AIM OF THE TASK
What you return must be every line below that includes the word "green".

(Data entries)
^^^^^^^^

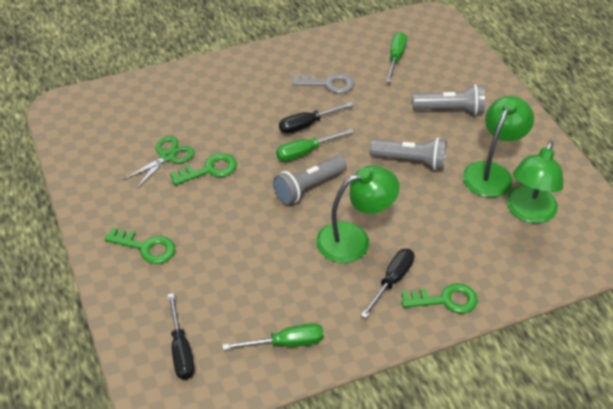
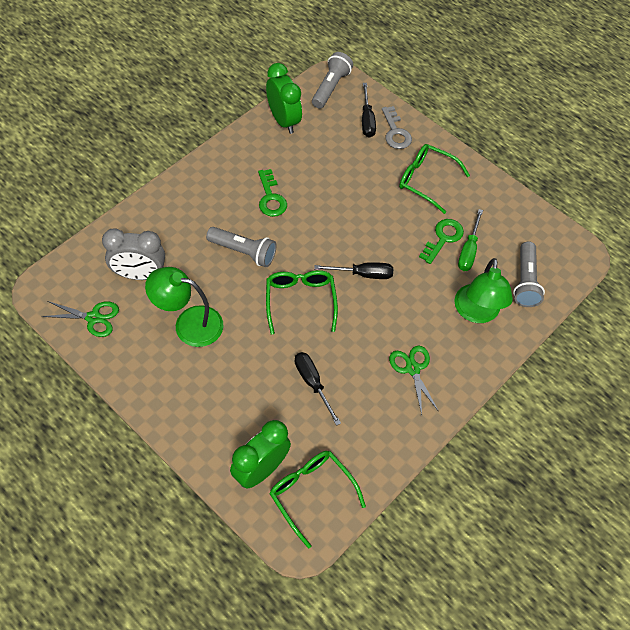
green clock: 0 -> 2
green glasses: 0 -> 3
green key: 3 -> 2
green lamp: 3 -> 2
green scissors: 1 -> 2
green screwdriver: 3 -> 1
grey clock: 0 -> 1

^^^^^^^^

SOLUTION
green clock: 0 -> 2
green glasses: 0 -> 3
green key: 3 -> 2
green lamp: 3 -> 2
green scissors: 1 -> 2
green screwdriver: 3 -> 1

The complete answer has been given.